'''

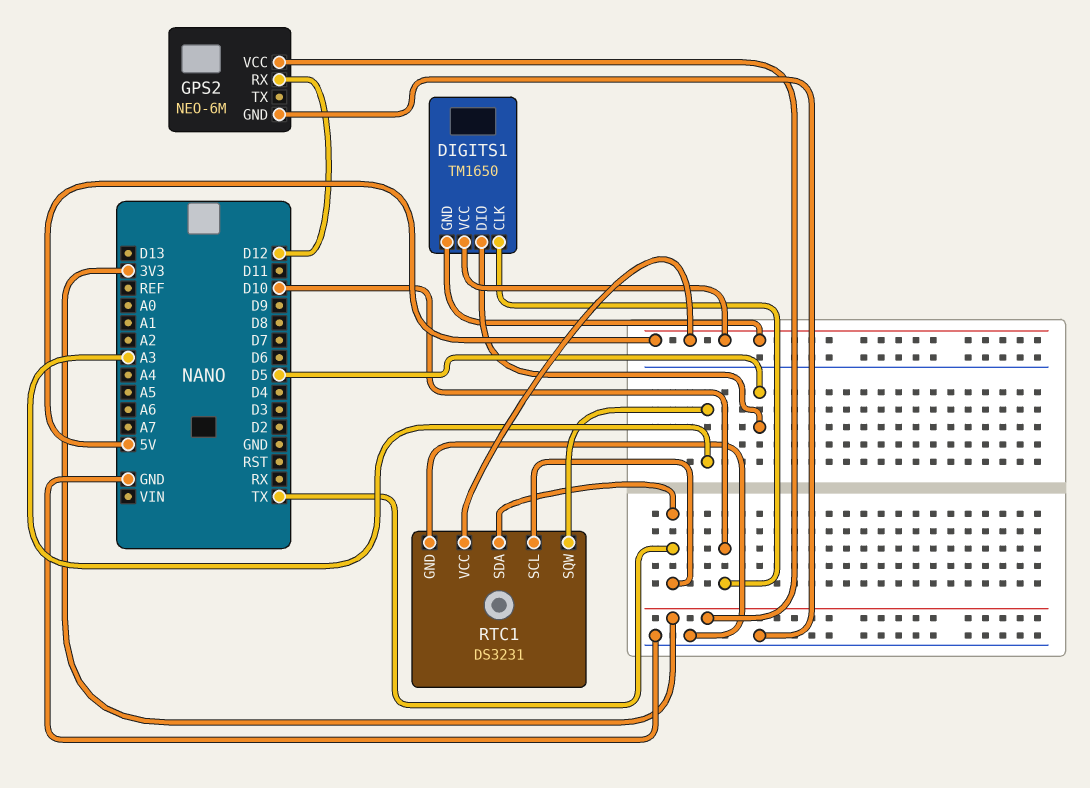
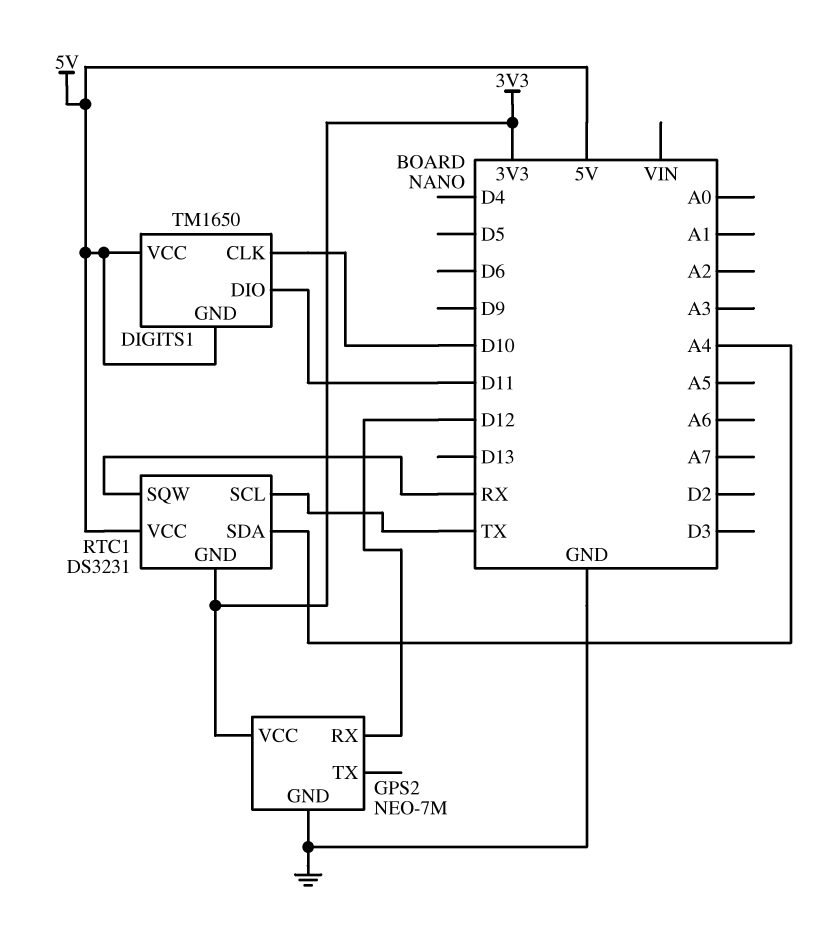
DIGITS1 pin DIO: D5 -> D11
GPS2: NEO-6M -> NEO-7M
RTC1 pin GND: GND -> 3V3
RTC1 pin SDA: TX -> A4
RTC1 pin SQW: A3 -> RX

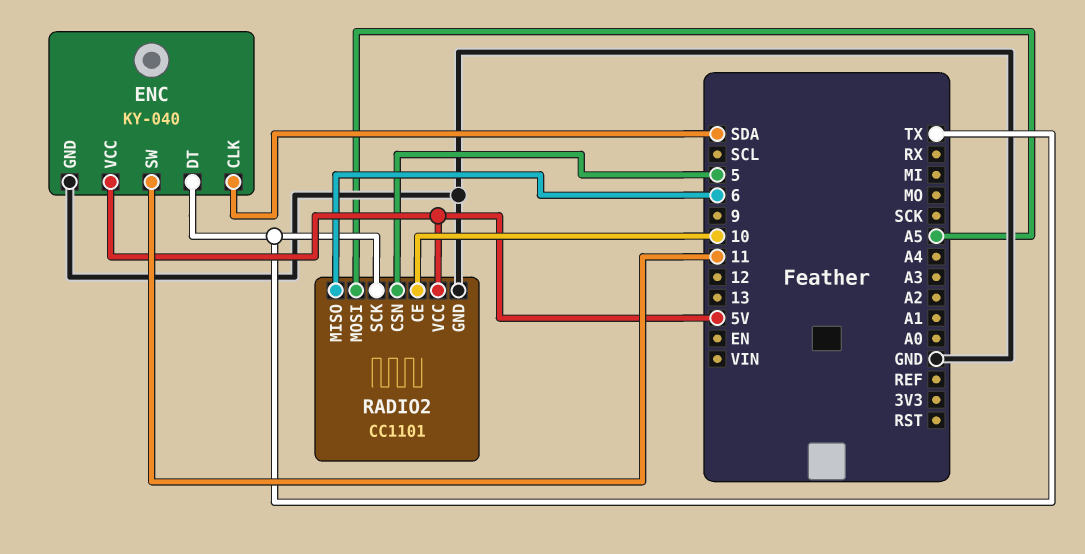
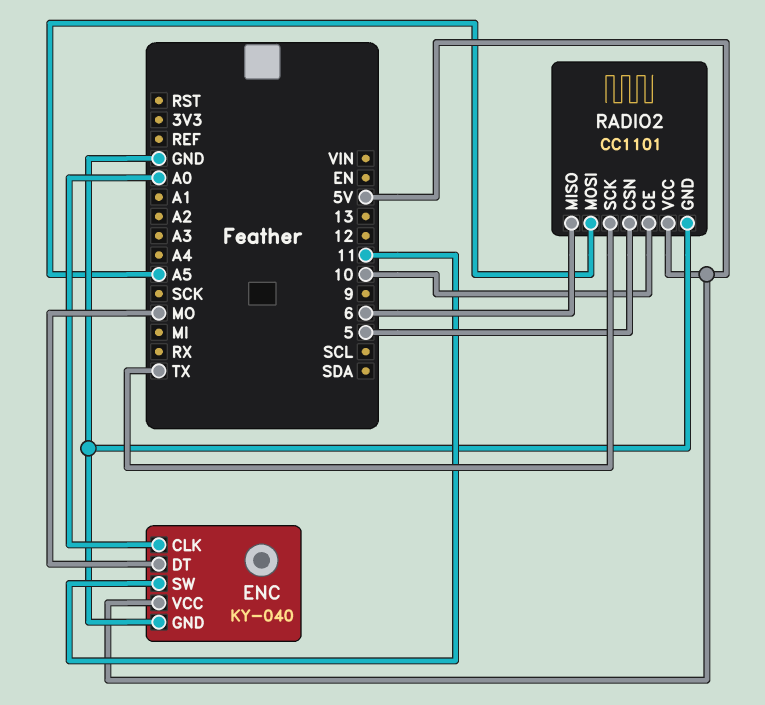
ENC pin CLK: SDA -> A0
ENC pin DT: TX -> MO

'''
'''

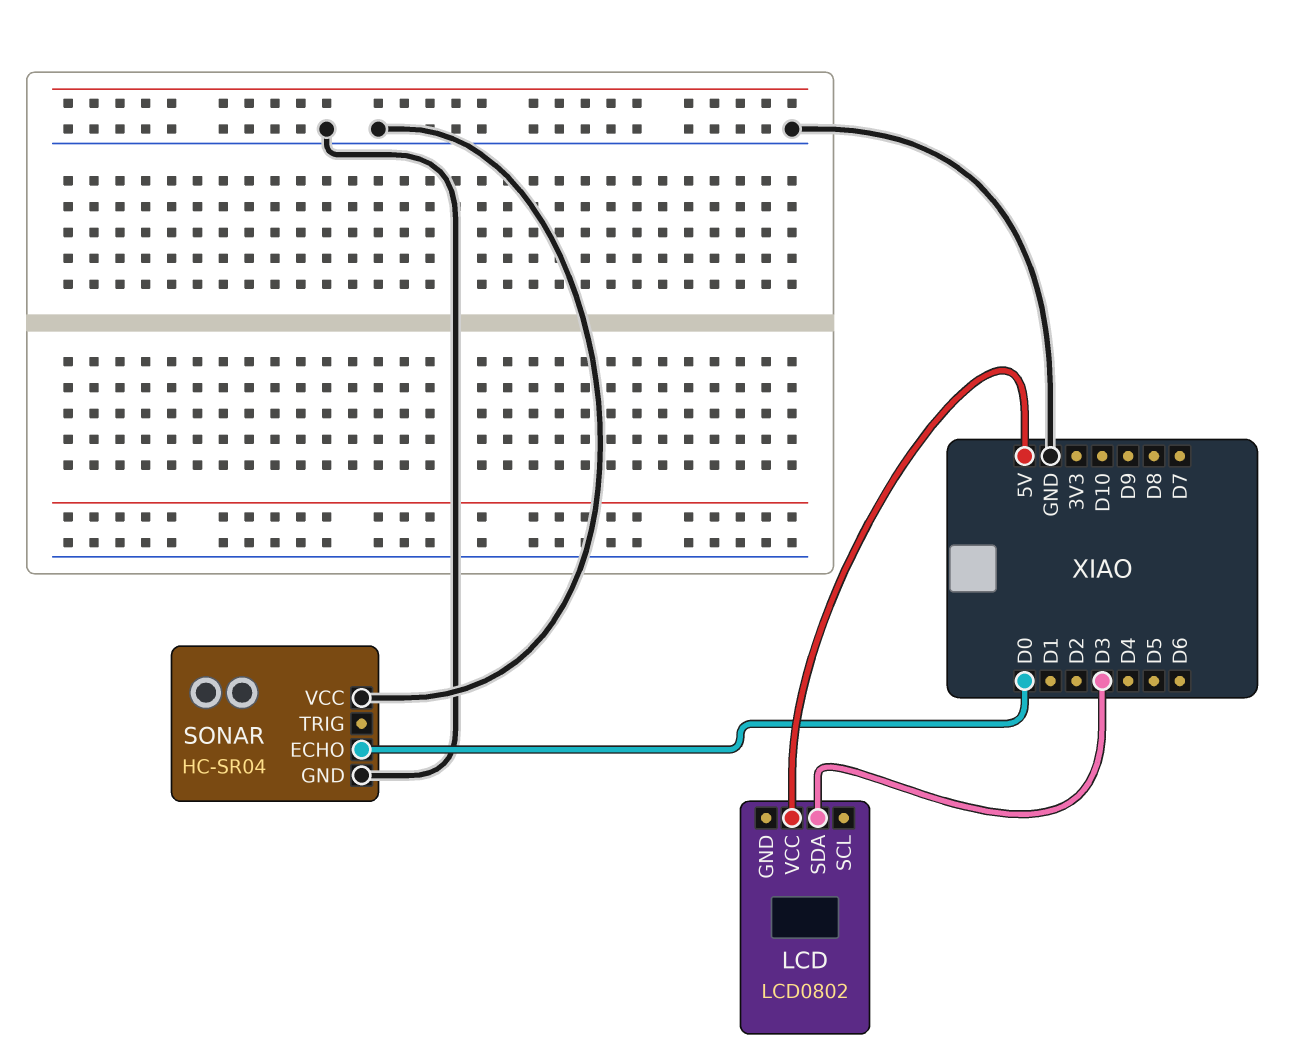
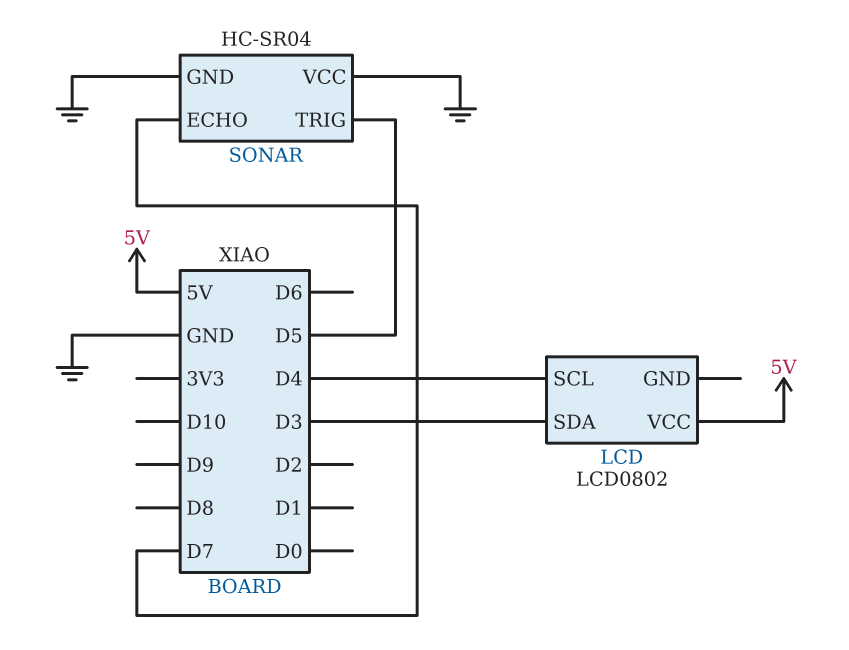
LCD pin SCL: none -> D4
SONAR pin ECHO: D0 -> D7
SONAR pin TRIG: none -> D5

'''

§ ASSIGNMENT: In how many lines of the data does the word "SONAR" appear? Respond with the number and nothing more.

§ COMPLETED TASK: 2